%%

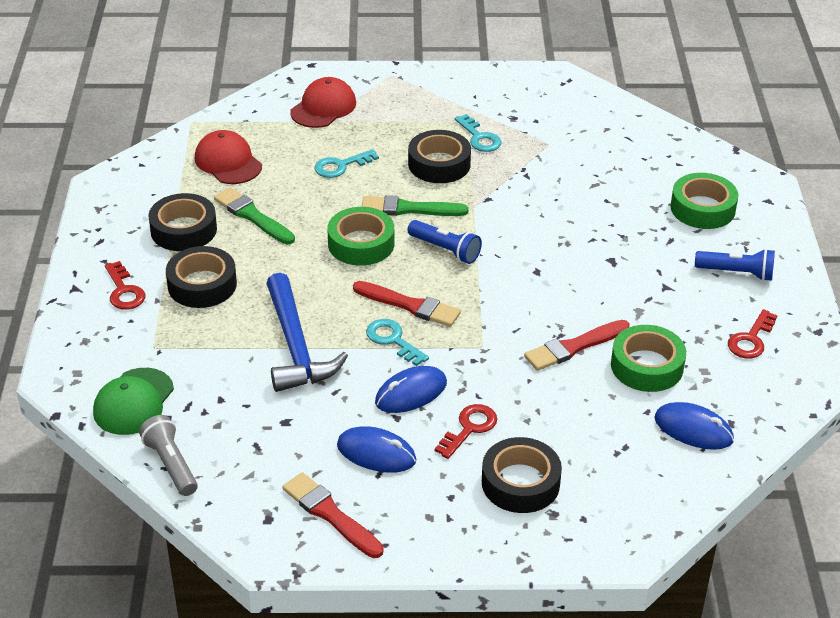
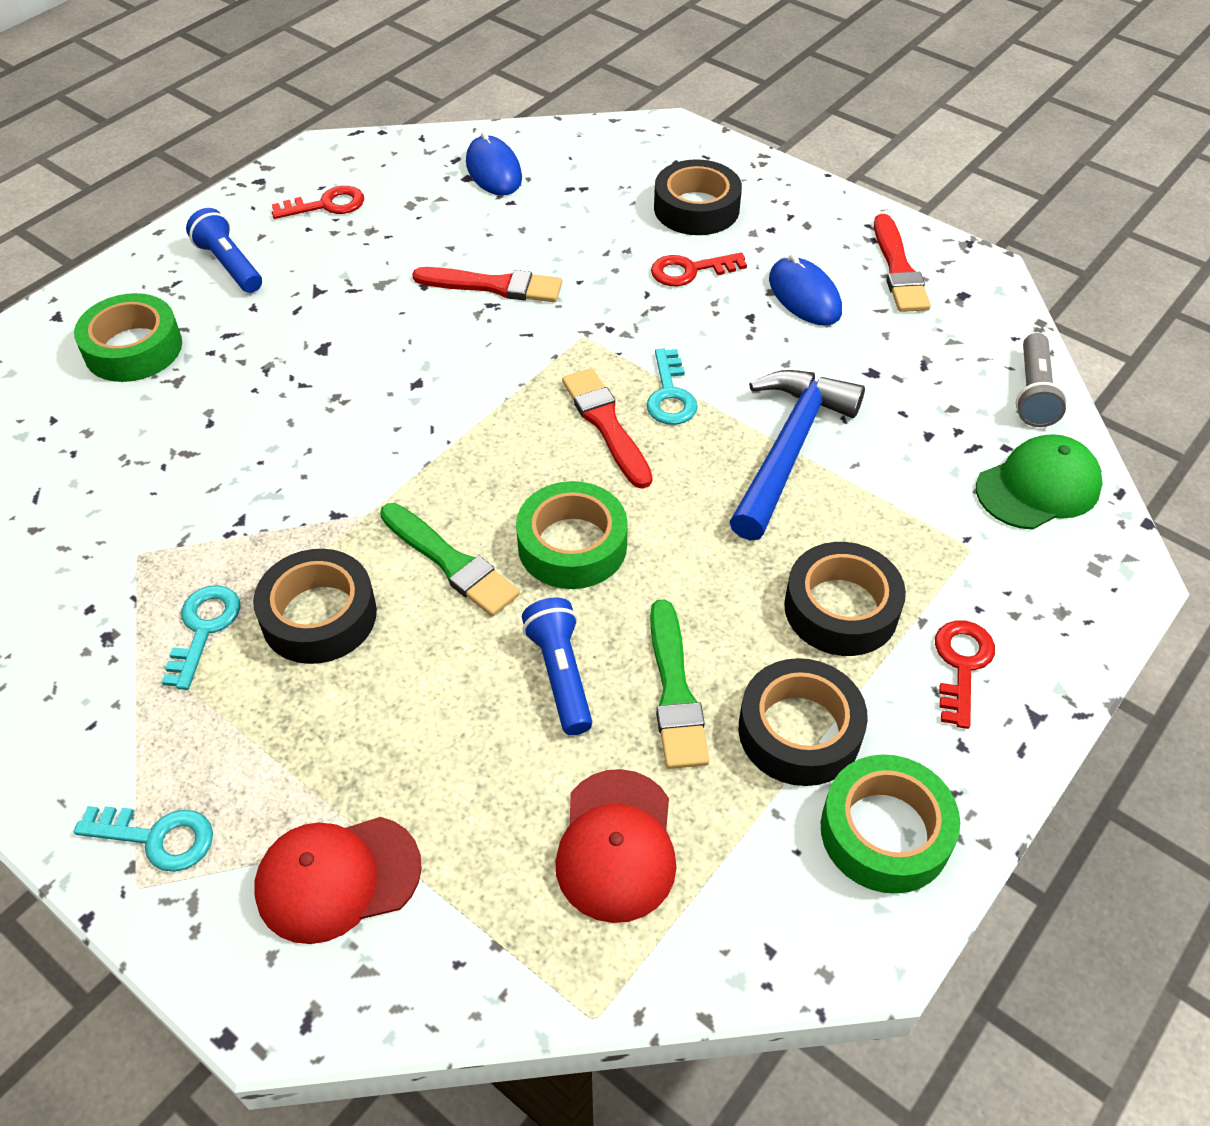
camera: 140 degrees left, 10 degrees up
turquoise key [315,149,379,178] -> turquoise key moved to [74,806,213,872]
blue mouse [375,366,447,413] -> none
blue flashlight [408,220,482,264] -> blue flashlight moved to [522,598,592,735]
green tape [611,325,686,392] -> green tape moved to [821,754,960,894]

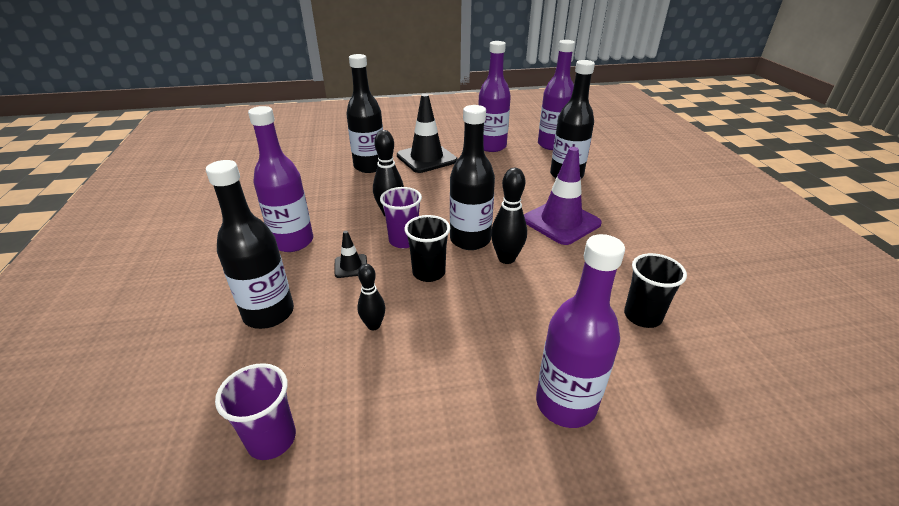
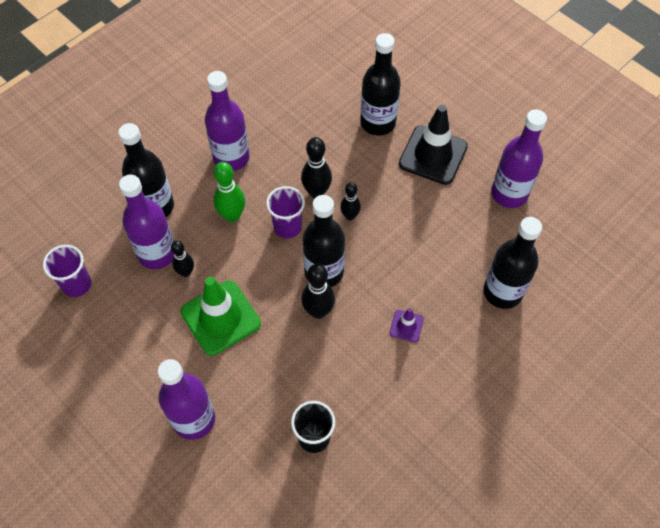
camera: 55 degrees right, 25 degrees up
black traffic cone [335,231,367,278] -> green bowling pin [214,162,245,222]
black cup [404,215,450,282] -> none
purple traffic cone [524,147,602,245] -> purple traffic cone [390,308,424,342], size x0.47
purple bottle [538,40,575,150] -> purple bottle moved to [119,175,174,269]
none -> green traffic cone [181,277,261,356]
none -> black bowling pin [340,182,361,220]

%%

**What to do**
Your response should consist solely of the lines from the one containing "purple traffic cone [524,147,602,245]" to the end of the entries, both ends included, exactly as they appear.

**Answer for this exercise**
purple traffic cone [524,147,602,245] -> purple traffic cone [390,308,424,342], size x0.47
purple bottle [538,40,575,150] -> purple bottle moved to [119,175,174,269]
none -> green traffic cone [181,277,261,356]
none -> black bowling pin [340,182,361,220]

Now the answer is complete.